SUPPLIED INFORMATION:
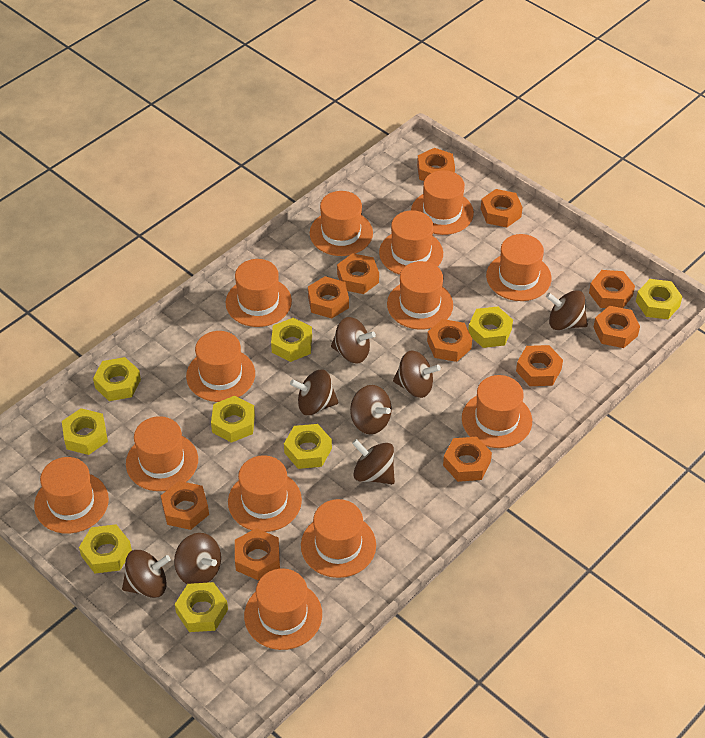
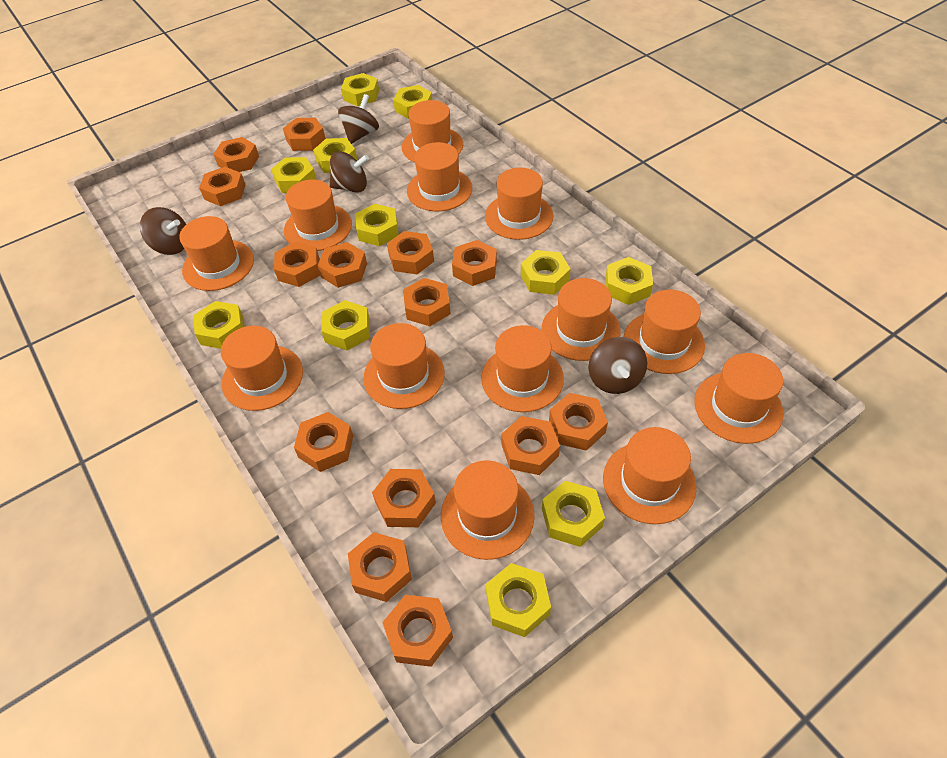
brown spinning top: 8 -> 4
orange nut: 11 -> 14
yellow nut: 9 -> 11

WHAT TO DO: When you retype the material above, keep every word exact and drop the images.

COMPLETED EXERCISE:
brown spinning top: 8 -> 4
orange nut: 11 -> 14
yellow nut: 9 -> 11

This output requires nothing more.